## EXERCISE PROMPT
Copy out each line of the data that holds the string "railway".

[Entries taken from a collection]

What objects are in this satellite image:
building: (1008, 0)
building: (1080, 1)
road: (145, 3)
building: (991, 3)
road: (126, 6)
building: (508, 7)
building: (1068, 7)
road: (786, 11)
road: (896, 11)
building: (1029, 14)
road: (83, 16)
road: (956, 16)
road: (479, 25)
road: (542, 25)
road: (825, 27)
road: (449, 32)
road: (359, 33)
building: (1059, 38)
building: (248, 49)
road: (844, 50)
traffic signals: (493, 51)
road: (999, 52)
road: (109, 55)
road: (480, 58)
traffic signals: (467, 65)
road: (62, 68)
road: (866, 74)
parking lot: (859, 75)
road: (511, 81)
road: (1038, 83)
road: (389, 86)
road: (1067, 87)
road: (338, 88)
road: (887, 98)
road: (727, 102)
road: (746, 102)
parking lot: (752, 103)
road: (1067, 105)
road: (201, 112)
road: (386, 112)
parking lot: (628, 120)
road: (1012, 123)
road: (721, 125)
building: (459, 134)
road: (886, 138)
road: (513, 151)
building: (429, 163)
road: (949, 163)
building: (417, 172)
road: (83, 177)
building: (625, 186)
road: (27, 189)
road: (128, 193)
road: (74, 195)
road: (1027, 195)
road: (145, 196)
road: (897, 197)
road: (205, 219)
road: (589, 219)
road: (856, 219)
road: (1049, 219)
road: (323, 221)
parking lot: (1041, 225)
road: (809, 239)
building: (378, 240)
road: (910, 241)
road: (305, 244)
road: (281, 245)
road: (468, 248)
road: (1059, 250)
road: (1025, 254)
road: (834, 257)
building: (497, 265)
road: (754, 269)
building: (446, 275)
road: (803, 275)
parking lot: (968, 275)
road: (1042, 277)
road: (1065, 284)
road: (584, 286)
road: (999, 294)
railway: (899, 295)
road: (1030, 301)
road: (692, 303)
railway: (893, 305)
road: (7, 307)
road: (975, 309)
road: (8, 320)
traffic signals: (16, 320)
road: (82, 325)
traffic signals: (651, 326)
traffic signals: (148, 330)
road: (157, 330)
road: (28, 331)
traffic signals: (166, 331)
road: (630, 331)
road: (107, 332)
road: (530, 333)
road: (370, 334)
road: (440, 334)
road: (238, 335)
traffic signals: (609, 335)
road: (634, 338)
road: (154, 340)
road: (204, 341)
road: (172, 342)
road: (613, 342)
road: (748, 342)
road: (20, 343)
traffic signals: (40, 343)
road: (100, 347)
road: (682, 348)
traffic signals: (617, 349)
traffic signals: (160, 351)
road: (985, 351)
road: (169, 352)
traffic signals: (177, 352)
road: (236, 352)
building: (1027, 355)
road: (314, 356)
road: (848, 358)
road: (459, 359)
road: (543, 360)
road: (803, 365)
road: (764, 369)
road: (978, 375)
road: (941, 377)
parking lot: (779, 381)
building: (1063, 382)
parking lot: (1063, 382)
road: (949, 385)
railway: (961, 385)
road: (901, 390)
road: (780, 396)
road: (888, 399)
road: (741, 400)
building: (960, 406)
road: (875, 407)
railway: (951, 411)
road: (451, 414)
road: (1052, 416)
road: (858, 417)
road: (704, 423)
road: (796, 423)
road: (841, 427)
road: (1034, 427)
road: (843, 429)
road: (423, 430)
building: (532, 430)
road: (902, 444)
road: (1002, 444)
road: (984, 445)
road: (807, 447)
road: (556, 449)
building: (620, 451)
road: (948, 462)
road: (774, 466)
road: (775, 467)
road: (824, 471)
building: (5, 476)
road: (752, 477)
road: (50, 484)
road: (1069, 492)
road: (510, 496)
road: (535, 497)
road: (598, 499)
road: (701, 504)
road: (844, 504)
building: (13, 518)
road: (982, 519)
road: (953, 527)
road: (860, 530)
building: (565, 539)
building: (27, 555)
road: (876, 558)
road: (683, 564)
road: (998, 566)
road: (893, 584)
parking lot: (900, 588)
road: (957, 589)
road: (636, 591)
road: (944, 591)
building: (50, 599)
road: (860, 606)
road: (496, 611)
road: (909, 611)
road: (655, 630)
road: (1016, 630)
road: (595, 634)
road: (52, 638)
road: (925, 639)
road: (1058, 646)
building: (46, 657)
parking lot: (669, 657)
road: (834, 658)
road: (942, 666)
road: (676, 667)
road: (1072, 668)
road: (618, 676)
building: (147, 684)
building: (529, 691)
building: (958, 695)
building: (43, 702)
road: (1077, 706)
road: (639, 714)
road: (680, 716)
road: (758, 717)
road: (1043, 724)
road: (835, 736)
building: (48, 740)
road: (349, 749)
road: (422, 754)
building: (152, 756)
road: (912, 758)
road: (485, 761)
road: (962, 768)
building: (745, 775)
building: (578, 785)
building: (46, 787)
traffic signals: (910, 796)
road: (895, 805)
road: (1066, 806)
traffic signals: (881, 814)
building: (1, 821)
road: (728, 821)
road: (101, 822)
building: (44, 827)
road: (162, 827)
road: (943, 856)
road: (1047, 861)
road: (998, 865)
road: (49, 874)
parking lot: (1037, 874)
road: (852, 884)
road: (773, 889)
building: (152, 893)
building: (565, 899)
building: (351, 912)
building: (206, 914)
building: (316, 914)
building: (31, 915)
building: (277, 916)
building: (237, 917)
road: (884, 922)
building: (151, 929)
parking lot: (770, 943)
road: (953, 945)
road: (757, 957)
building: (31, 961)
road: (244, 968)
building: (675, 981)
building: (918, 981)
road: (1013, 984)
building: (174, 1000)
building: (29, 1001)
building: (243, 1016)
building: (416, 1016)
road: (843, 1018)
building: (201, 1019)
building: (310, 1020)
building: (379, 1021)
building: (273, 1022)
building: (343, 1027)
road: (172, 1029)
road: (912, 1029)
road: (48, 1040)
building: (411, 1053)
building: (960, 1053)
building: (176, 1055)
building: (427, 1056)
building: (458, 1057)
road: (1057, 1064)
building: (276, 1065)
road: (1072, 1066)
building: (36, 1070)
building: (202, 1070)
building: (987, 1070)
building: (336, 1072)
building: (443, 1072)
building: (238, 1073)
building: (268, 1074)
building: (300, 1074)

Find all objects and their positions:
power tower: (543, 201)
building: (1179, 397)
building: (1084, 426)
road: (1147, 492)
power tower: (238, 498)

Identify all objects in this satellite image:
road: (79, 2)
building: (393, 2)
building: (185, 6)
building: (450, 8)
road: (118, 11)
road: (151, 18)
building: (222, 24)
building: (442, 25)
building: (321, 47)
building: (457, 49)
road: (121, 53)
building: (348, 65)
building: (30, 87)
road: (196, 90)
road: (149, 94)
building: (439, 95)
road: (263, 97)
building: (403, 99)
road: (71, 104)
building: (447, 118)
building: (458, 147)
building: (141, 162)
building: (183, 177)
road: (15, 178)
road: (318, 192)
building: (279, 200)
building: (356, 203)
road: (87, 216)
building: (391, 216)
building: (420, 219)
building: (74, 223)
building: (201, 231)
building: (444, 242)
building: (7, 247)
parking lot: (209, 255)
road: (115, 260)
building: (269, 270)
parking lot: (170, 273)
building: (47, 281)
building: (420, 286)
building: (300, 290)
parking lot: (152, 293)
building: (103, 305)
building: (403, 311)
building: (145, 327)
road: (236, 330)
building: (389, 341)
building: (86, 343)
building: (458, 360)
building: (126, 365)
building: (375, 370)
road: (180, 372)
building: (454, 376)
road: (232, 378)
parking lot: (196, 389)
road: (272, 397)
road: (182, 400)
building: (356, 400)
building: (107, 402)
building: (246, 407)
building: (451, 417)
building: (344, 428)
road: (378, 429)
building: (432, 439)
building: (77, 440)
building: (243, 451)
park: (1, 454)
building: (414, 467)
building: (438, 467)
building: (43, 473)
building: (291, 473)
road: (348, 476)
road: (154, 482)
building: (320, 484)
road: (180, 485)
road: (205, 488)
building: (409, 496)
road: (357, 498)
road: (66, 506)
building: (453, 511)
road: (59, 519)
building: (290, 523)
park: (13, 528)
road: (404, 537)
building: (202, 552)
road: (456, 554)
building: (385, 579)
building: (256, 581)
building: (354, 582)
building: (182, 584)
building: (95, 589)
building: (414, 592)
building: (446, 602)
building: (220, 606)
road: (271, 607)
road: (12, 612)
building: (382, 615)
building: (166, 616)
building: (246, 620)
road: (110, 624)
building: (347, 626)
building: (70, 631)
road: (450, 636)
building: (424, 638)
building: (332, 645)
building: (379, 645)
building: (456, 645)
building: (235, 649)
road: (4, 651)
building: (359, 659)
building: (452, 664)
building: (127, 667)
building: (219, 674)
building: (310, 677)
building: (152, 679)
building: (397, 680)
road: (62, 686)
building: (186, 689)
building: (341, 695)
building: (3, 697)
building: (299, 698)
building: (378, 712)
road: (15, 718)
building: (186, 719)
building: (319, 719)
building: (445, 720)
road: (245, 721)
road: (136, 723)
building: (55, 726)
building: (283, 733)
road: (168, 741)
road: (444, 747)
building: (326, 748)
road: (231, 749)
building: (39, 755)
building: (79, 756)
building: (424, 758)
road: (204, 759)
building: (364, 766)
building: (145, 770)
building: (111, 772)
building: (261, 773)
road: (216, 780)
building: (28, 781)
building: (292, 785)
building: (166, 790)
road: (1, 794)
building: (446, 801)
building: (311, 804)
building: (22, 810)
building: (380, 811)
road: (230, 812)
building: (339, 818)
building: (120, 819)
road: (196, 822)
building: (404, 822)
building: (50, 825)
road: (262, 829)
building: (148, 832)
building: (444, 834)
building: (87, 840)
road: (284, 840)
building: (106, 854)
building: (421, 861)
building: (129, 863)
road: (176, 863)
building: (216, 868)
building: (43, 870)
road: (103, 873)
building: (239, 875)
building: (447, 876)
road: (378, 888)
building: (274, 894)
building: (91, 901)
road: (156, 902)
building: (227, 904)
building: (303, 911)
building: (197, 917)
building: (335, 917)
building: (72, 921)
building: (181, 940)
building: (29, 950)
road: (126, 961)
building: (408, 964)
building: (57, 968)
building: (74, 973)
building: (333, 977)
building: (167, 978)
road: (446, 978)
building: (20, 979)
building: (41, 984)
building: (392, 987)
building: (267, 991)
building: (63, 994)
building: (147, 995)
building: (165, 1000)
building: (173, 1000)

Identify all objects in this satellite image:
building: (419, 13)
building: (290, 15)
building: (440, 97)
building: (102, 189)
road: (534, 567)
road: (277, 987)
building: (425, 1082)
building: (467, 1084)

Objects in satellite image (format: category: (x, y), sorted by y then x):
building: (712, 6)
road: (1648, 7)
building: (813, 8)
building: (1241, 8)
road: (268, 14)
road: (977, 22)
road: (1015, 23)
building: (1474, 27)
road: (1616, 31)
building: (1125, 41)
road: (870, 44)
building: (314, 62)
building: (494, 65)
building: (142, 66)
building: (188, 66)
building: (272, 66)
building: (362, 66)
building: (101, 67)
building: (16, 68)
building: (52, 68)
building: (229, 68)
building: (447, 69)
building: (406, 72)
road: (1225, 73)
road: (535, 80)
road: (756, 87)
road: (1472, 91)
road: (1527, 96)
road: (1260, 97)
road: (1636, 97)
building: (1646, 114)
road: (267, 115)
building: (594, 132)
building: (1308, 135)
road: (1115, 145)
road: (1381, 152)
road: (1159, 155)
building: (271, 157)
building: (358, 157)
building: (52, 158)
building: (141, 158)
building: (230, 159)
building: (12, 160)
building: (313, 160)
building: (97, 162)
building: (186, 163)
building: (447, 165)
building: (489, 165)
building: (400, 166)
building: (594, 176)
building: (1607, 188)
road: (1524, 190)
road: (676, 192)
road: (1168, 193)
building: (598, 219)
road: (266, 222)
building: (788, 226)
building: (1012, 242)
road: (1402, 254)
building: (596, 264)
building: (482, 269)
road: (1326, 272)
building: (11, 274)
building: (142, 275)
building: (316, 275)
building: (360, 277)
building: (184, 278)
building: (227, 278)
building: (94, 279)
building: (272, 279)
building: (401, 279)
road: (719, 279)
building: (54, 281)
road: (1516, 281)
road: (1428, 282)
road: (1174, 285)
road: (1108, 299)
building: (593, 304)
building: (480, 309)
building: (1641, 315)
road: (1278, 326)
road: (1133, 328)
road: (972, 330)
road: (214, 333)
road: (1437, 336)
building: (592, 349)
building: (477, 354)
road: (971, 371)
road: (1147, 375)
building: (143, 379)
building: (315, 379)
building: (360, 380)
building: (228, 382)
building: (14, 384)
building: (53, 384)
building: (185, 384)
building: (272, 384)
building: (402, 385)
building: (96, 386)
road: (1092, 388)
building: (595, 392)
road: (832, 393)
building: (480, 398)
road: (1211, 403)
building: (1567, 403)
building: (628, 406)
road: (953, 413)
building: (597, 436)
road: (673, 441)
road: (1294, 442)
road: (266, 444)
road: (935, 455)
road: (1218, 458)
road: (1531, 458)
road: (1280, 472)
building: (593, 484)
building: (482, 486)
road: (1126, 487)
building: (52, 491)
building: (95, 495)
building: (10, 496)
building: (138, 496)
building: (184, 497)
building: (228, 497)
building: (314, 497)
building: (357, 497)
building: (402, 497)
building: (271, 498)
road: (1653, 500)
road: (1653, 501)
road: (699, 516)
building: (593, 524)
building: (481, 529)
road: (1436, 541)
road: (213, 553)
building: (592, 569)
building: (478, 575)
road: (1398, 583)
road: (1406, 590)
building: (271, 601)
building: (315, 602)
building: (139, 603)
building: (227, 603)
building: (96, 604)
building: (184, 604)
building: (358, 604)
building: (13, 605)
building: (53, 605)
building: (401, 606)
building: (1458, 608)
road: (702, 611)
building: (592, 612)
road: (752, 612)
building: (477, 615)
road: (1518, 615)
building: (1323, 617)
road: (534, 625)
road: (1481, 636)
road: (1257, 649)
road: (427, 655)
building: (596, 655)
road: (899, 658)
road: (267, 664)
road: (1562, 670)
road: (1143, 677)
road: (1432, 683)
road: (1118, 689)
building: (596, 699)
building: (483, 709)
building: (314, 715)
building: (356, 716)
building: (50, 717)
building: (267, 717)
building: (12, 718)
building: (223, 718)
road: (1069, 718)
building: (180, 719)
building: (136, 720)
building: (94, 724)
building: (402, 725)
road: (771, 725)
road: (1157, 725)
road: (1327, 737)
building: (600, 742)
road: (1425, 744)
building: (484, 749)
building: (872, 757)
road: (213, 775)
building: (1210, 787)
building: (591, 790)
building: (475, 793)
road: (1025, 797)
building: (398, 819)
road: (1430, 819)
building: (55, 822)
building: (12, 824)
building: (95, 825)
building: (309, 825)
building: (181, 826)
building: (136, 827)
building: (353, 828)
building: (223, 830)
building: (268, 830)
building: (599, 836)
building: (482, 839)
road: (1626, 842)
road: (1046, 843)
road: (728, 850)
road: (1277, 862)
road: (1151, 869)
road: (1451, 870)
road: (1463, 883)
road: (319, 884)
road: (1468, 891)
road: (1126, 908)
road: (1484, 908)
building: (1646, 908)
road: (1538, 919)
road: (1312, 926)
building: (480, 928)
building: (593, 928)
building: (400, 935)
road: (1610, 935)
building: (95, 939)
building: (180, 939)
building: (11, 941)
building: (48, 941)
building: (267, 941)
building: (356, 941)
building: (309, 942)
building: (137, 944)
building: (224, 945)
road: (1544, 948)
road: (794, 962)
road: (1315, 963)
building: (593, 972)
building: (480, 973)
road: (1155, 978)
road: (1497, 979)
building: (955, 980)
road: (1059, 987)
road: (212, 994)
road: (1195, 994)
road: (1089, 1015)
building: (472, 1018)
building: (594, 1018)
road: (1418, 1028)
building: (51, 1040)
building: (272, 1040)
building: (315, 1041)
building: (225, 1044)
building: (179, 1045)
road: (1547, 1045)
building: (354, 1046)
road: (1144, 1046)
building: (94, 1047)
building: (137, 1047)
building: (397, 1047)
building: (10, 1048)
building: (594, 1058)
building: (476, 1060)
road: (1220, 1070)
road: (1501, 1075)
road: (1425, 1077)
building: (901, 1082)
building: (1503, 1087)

## SOLVED EXERCISE
railway: (899, 295)
railway: (893, 305)
railway: (961, 385)
railway: (951, 411)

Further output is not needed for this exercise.